> _Task statement_
Search the data below, and report every line in which "left" occurs.

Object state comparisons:
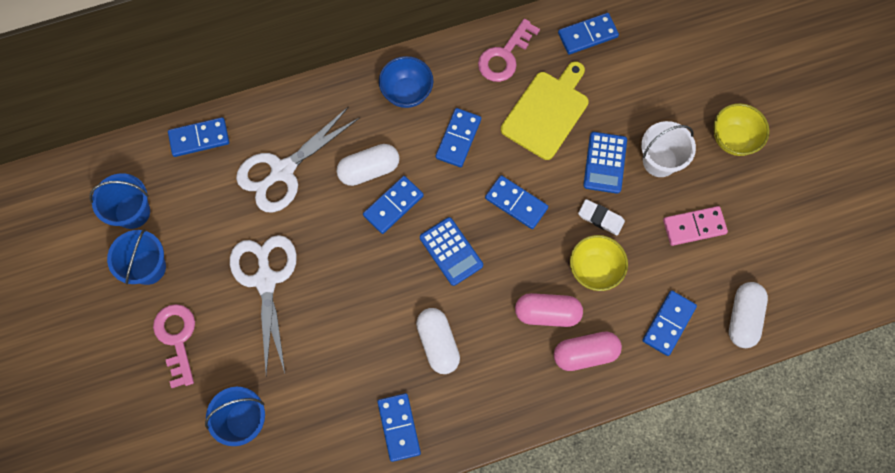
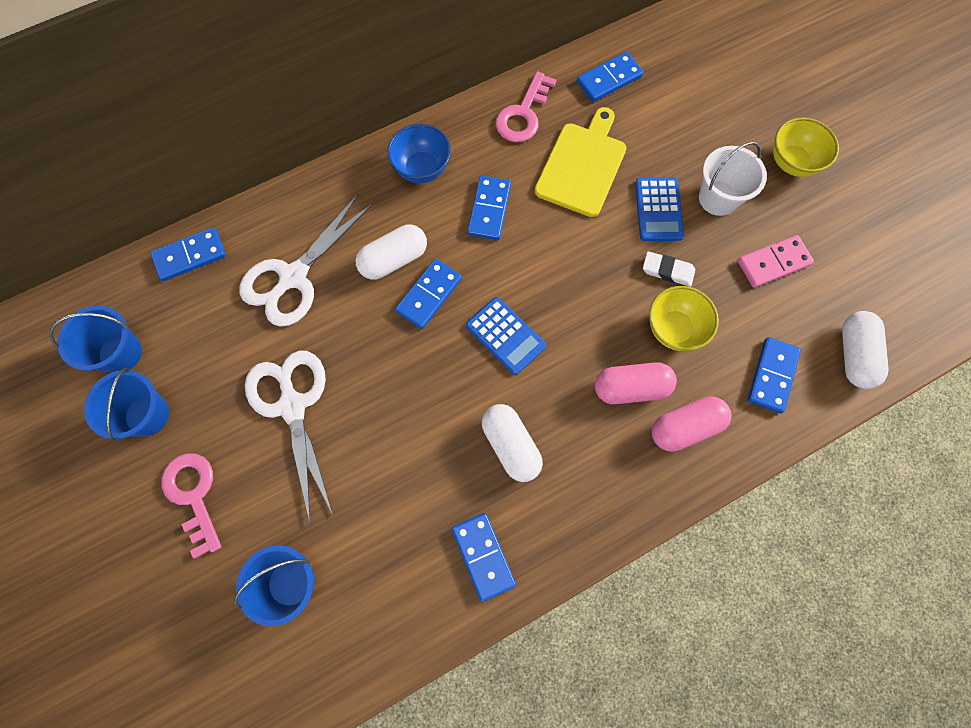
camera: 10 degrees left, 0 degrees up
blue domino [485,175,548,229] -> none

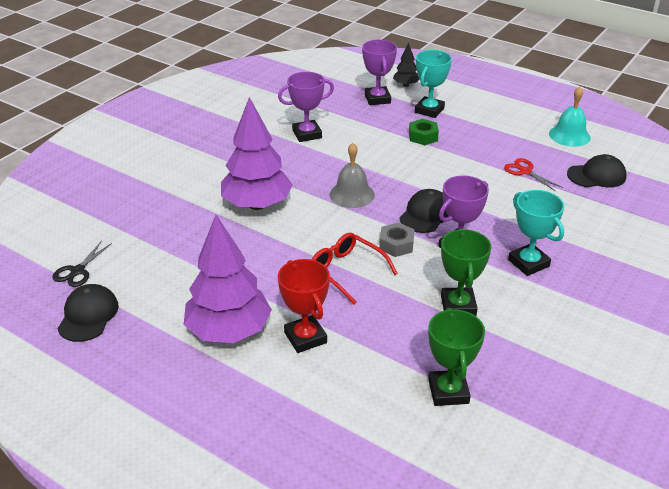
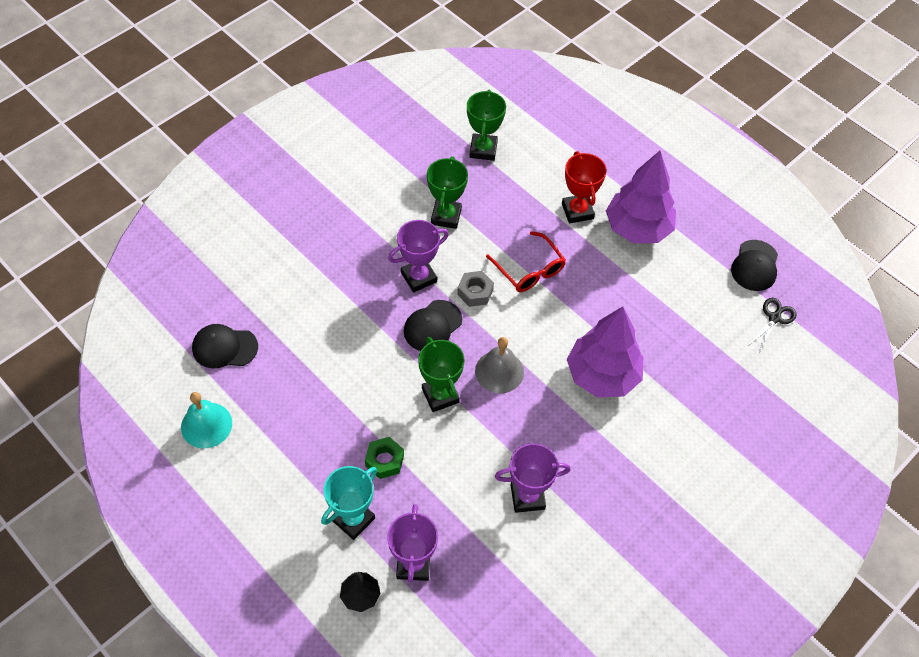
camera: 170 degrees left, 20 degrees up
red scissors [504,158,563,191] -> none
turquoise trophy [508,190,564,276] -> none
none -> green trophy [418,337,465,412]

> _Response area_
camera: 10 degrees left, 0 degrees up
camera: 170 degrees left, 20 degrees up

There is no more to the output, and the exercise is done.